**What is expected:** Which lines of the listing hold the string "DGND"? Show each of them.

**Exercise materials:**

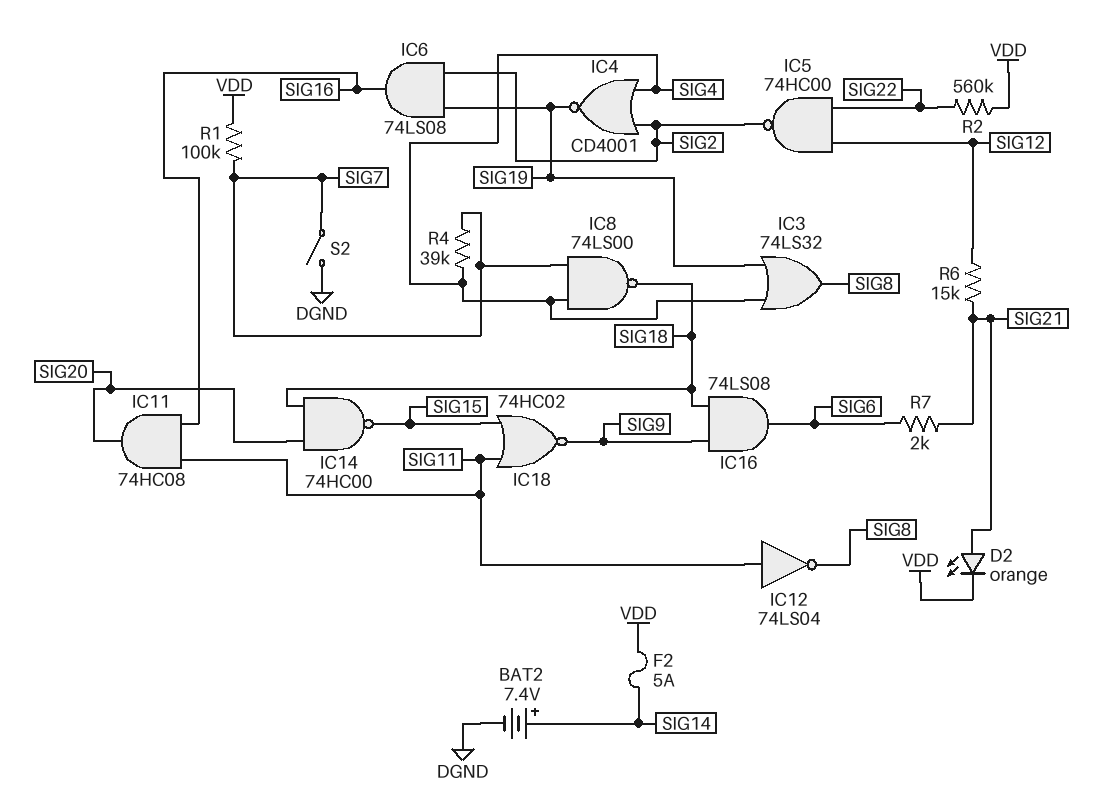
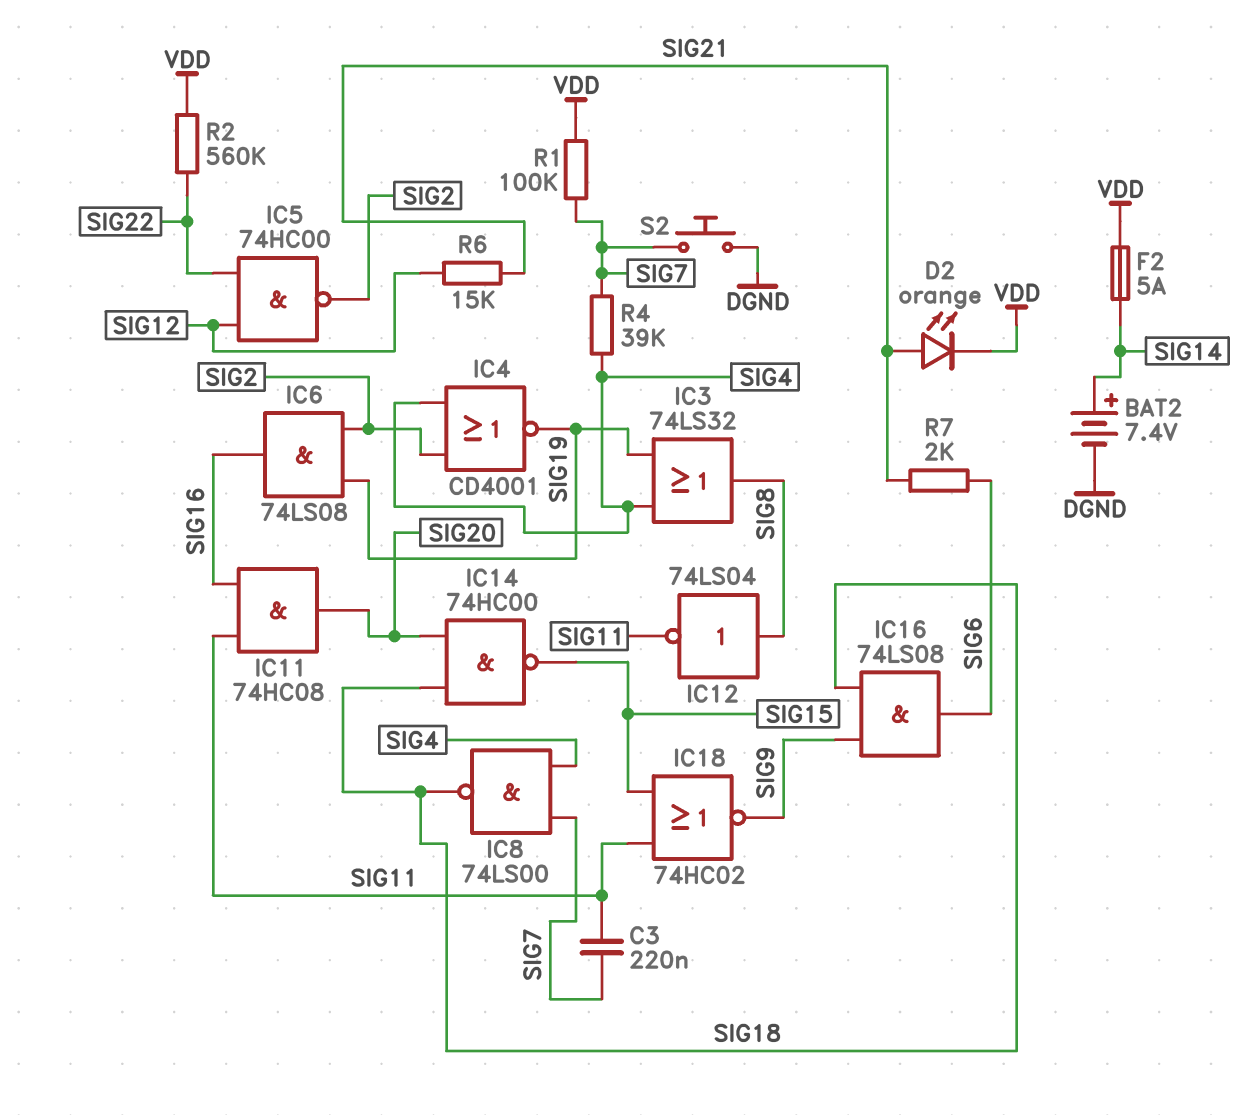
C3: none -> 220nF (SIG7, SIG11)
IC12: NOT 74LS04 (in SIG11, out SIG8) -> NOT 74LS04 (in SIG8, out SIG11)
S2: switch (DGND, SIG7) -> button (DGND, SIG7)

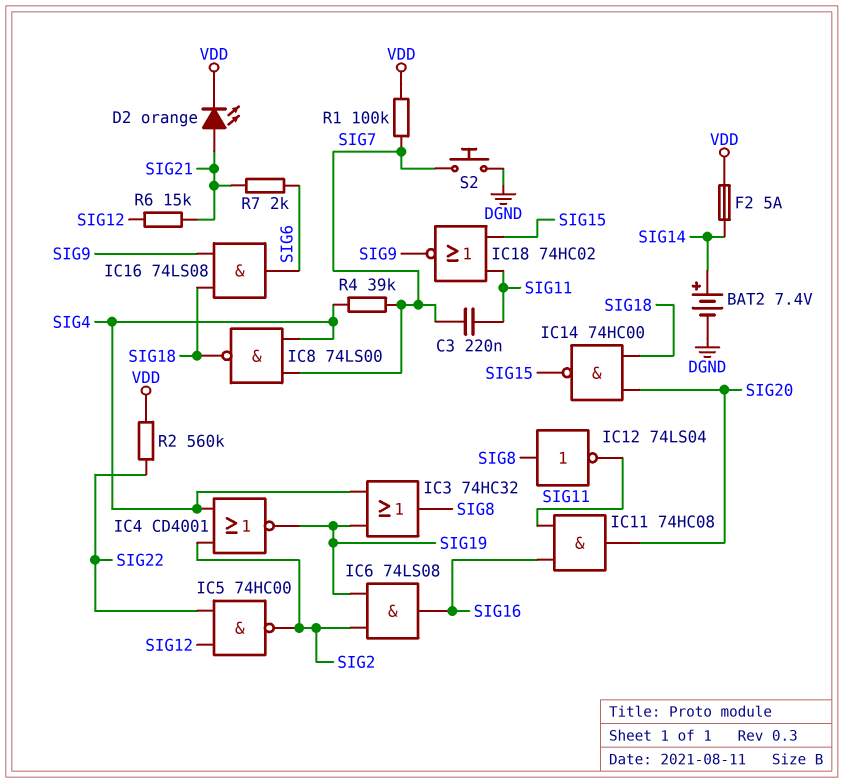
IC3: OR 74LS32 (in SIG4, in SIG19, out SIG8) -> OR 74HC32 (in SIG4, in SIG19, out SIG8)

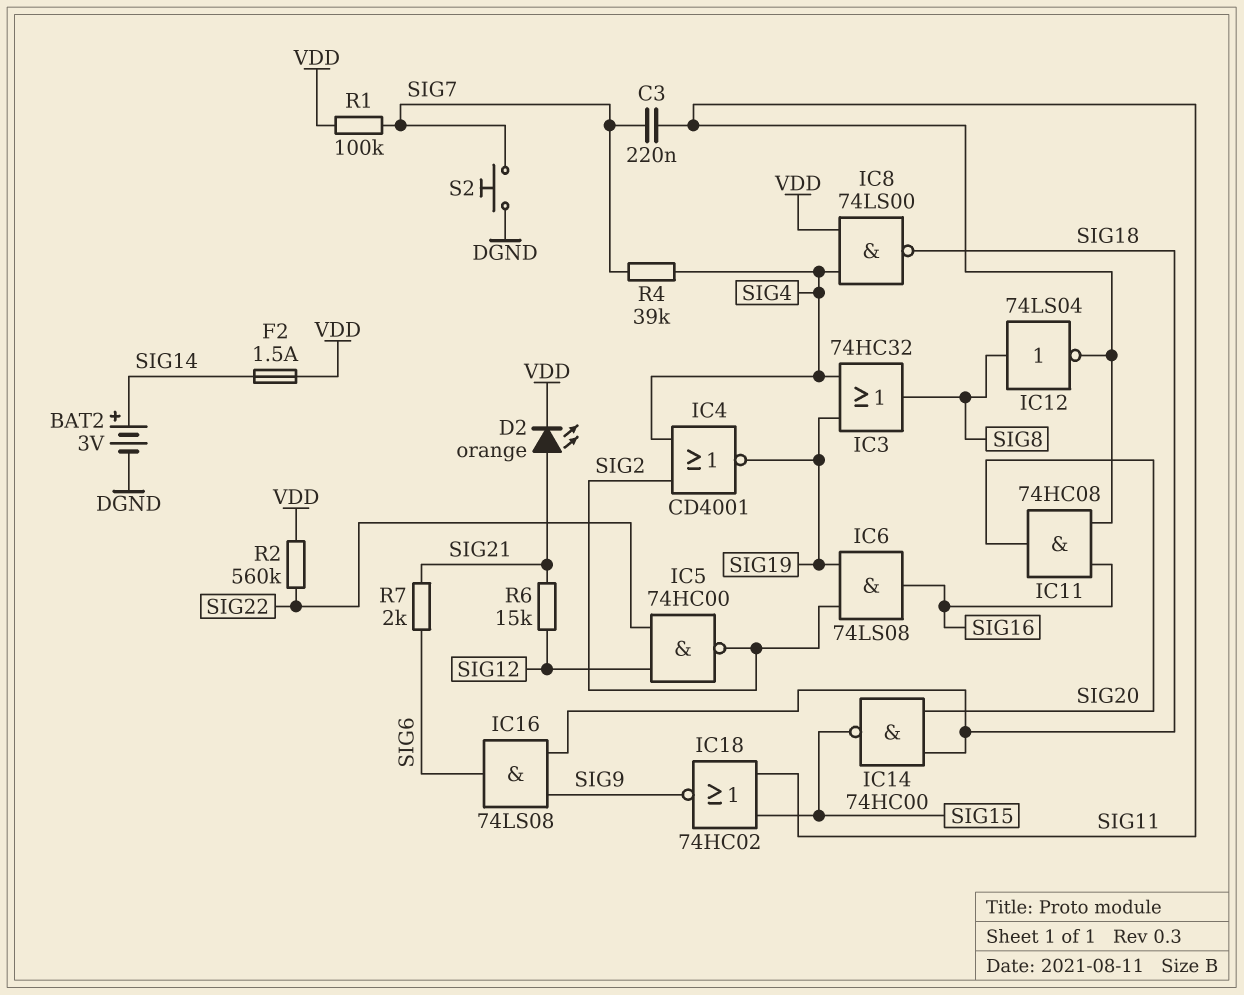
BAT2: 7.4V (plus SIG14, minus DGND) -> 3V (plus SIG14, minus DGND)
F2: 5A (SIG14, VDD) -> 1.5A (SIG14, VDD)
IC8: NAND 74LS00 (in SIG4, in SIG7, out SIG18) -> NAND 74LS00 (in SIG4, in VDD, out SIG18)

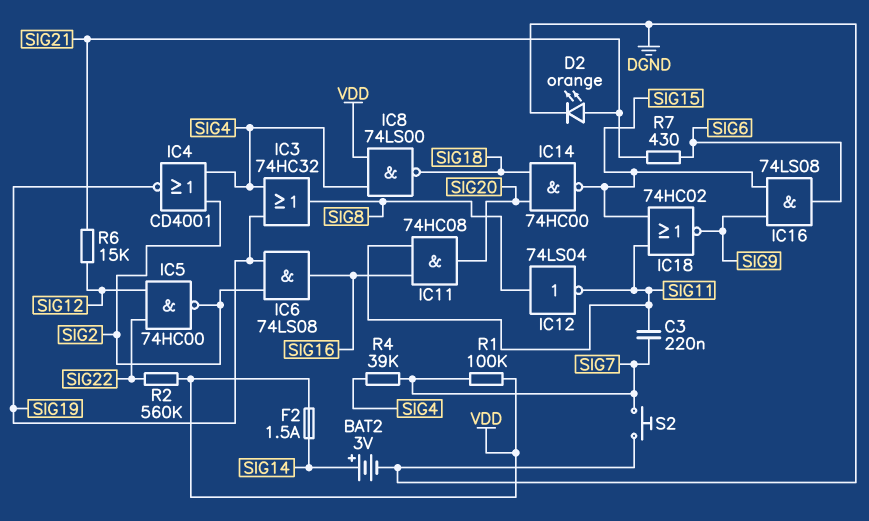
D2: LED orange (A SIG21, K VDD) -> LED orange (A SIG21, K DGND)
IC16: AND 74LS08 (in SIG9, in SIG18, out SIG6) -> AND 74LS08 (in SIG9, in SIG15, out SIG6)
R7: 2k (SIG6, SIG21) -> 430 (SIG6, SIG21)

**Response for this exercise:**
S2: switch (DGND, SIG7) -> button (DGND, SIG7)
BAT2: 7.4V (plus SIG14, minus DGND) -> 3V (plus SIG14, minus DGND)
D2: LED orange (A SIG21, K VDD) -> LED orange (A SIG21, K DGND)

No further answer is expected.